Task description: Lines from the beginning of the data through the line containing "SCALE1 pin SCK: D2 -> D4" are to be copied exactly, with no other line included.

Given information:
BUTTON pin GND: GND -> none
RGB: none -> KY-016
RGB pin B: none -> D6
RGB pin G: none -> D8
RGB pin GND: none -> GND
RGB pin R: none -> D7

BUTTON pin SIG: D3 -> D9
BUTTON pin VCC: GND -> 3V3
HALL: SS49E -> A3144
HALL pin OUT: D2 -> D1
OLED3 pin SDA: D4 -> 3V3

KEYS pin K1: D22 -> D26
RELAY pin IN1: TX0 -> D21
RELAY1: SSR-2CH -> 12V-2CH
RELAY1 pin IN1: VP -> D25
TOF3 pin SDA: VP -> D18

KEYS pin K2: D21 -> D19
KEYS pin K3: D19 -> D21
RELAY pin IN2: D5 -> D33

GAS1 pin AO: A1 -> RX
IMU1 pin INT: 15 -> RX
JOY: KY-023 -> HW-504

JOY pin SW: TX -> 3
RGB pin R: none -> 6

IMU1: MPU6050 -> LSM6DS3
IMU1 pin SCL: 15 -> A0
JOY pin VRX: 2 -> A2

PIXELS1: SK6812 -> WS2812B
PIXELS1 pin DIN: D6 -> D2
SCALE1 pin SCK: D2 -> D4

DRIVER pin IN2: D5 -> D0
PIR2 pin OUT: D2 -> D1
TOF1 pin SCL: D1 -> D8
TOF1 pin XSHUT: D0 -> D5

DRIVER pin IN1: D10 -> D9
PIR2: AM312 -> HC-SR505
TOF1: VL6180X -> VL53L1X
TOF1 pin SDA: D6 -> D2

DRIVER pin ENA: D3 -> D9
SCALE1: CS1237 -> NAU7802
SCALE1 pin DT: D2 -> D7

Result of this exercise:
BUTTON pin GND: GND -> none
RGB: none -> KY-016
RGB pin B: none -> D6
RGB pin G: none -> D8
RGB pin GND: none -> GND
RGB pin R: none -> D7

BUTTON pin SIG: D3 -> D9
BUTTON pin VCC: GND -> 3V3
HALL: SS49E -> A3144
HALL pin OUT: D2 -> D1
OLED3 pin SDA: D4 -> 3V3

KEYS pin K1: D22 -> D26
RELAY pin IN1: TX0 -> D21
RELAY1: SSR-2CH -> 12V-2CH
RELAY1 pin IN1: VP -> D25
TOF3 pin SDA: VP -> D18

KEYS pin K2: D21 -> D19
KEYS pin K3: D19 -> D21
RELAY pin IN2: D5 -> D33

GAS1 pin AO: A1 -> RX
IMU1 pin INT: 15 -> RX
JOY: KY-023 -> HW-504

JOY pin SW: TX -> 3
RGB pin R: none -> 6

IMU1: MPU6050 -> LSM6DS3
IMU1 pin SCL: 15 -> A0
JOY pin VRX: 2 -> A2

PIXELS1: SK6812 -> WS2812B
PIXELS1 pin DIN: D6 -> D2
SCALE1 pin SCK: D2 -> D4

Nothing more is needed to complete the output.